**Problem requirements**. "grey" appears in how many lines of the entries? State only the number.

**The input**.
------------------------------------------------

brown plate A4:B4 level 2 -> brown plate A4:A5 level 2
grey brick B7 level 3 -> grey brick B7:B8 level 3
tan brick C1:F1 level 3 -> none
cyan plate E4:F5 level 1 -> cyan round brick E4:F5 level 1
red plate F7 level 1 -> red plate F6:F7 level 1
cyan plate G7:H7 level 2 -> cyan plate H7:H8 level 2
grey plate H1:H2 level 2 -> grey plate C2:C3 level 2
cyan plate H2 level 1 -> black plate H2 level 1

------------------------------------------------

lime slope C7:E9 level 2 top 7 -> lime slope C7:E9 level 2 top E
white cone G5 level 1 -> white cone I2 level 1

------------------------------------------------

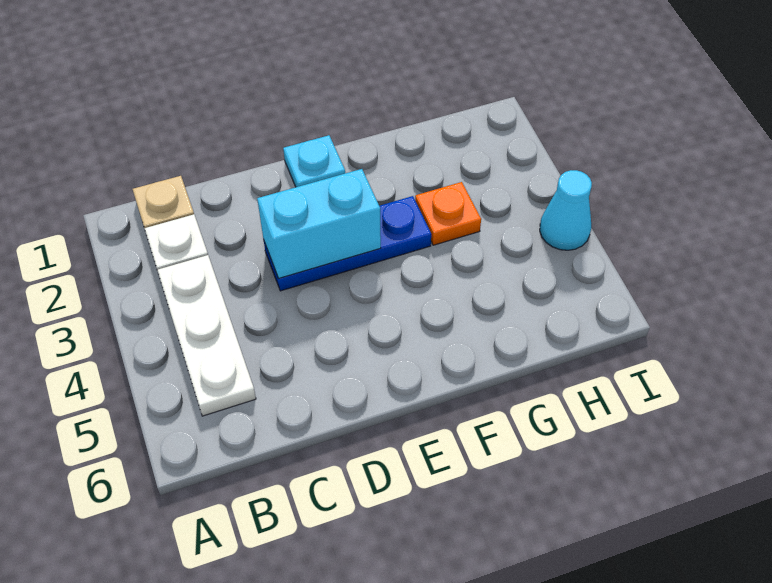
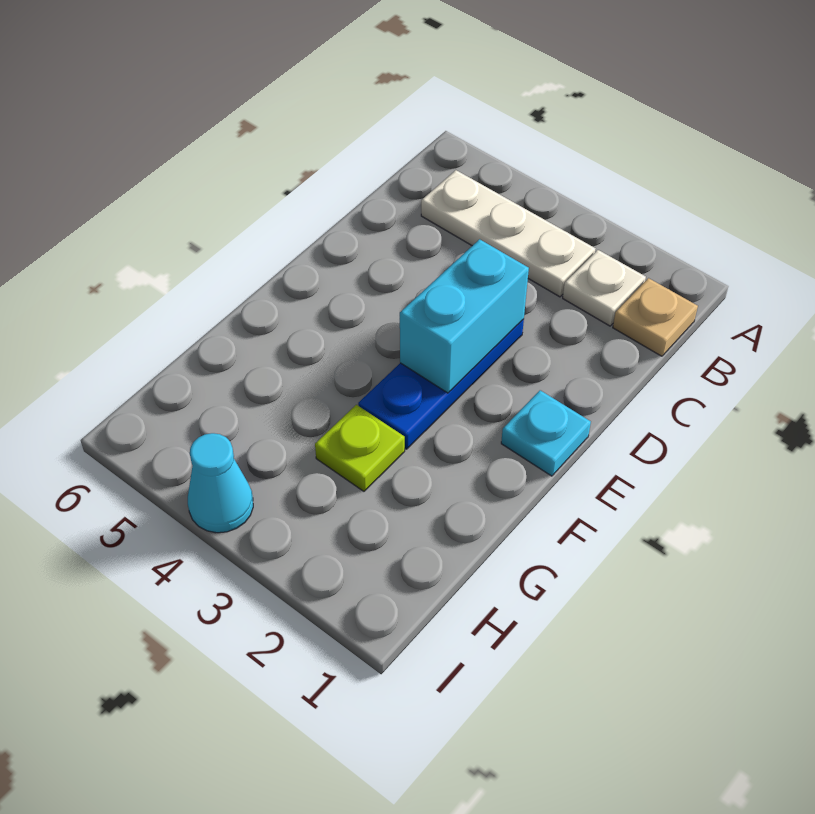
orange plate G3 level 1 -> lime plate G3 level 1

------------------------------------------------

**Exercise answer**. 2